** EXERCISE DIRECTIONS **
Begin your transcription at the line containing "purple key: 3 -> 2" and continue it, word for word, to the final line below. Include only those lines and skip the pictures.

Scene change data
---+---

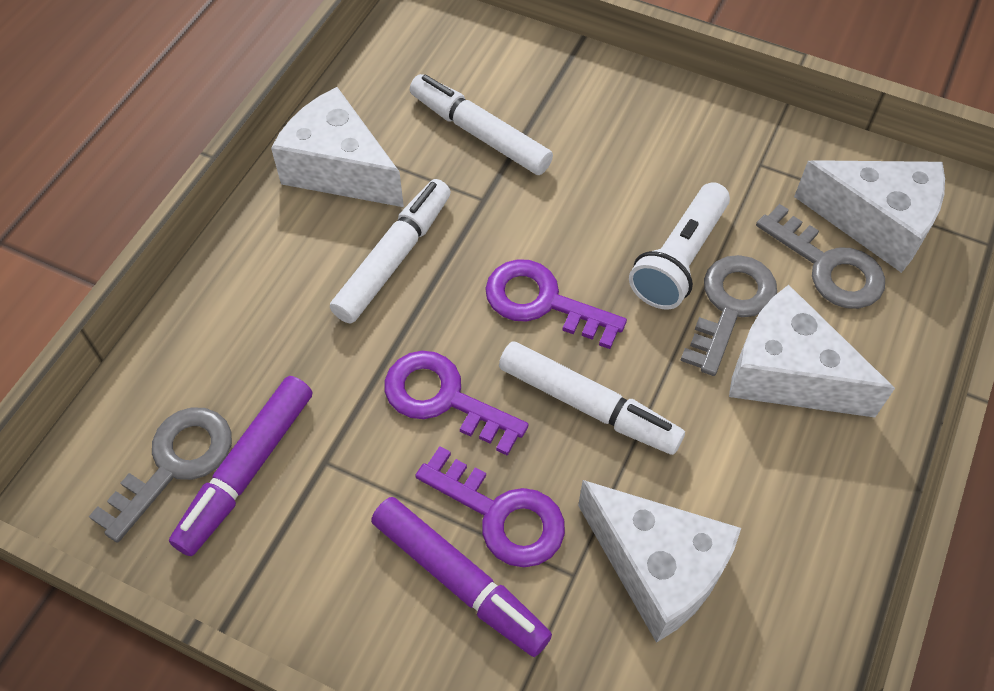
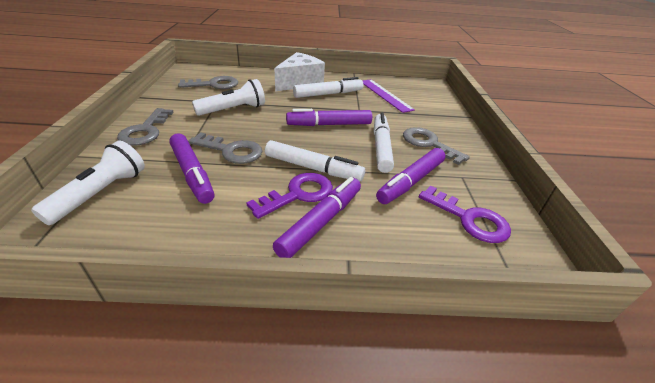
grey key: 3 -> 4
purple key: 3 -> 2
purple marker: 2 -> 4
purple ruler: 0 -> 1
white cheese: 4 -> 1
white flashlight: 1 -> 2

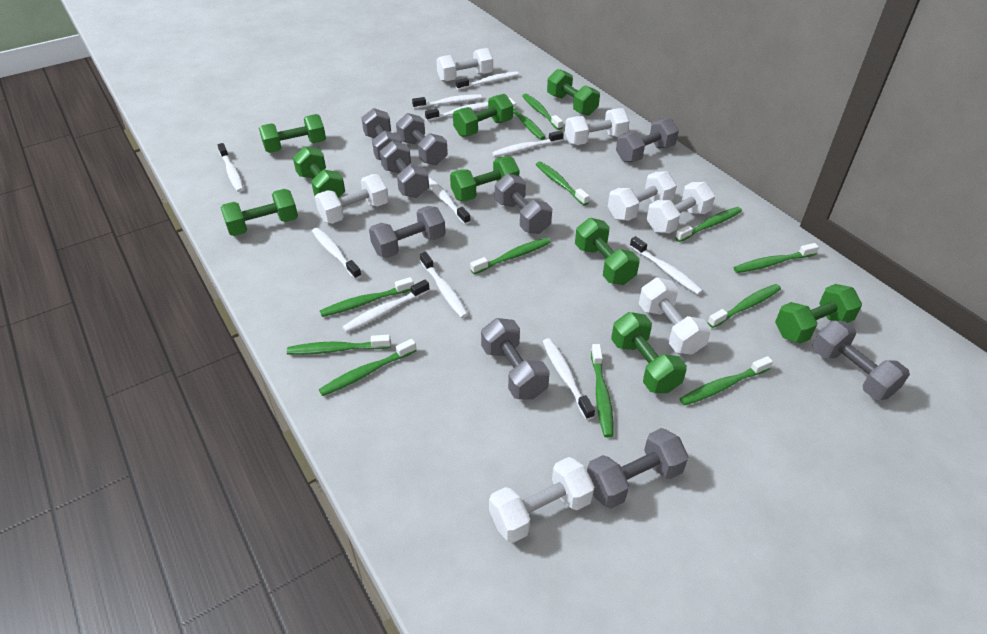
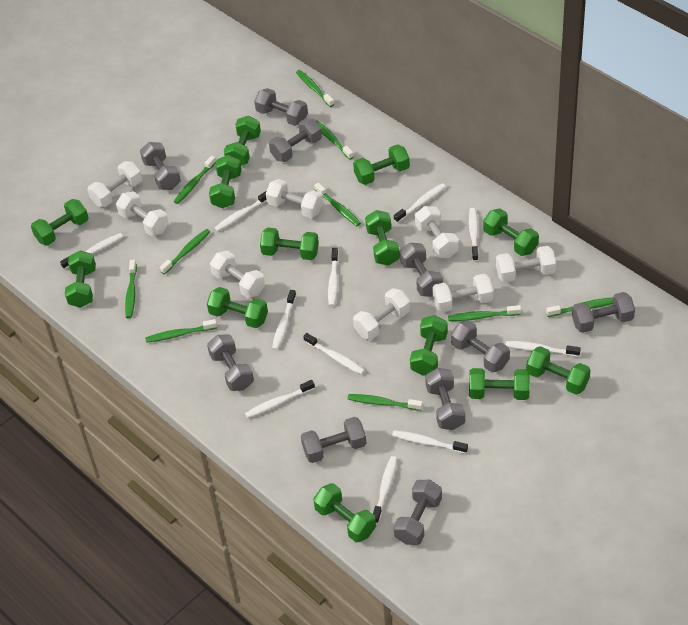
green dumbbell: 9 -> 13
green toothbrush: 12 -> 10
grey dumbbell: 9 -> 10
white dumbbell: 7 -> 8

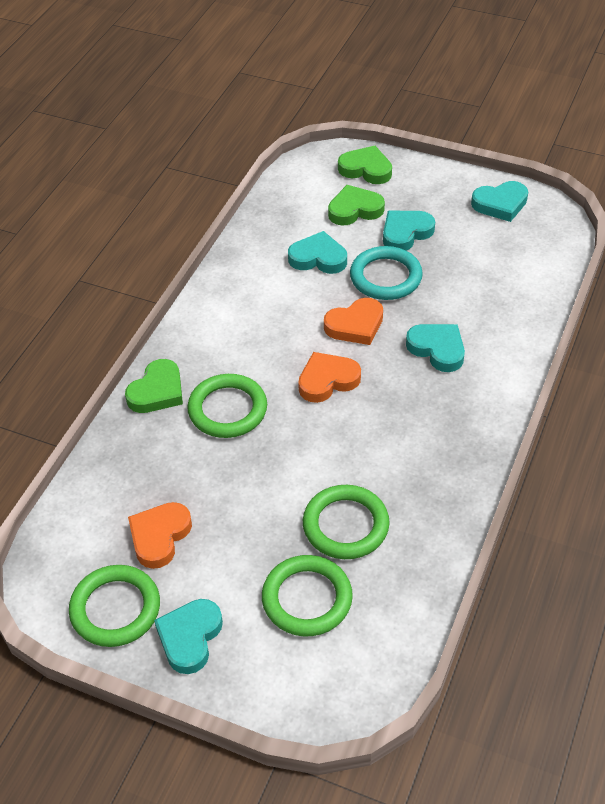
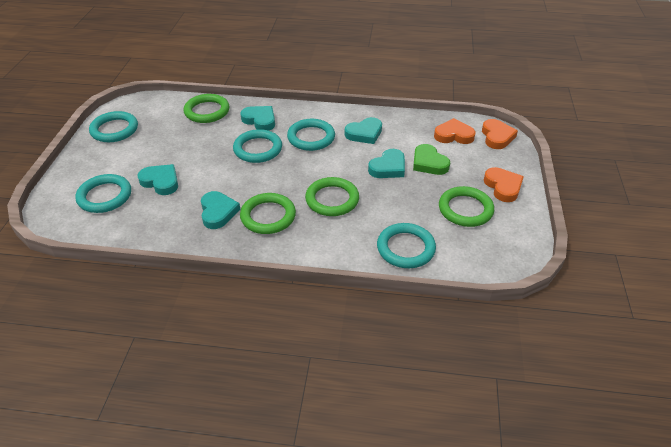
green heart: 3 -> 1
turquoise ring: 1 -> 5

---+---

** EXERCISE RESPONSE **
purple key: 3 -> 2
purple marker: 2 -> 4
purple ruler: 0 -> 1
white cheese: 4 -> 1
white flashlight: 1 -> 2

green dumbbell: 9 -> 13
green toothbrush: 12 -> 10
grey dumbbell: 9 -> 10
white dumbbell: 7 -> 8

green heart: 3 -> 1
turquoise ring: 1 -> 5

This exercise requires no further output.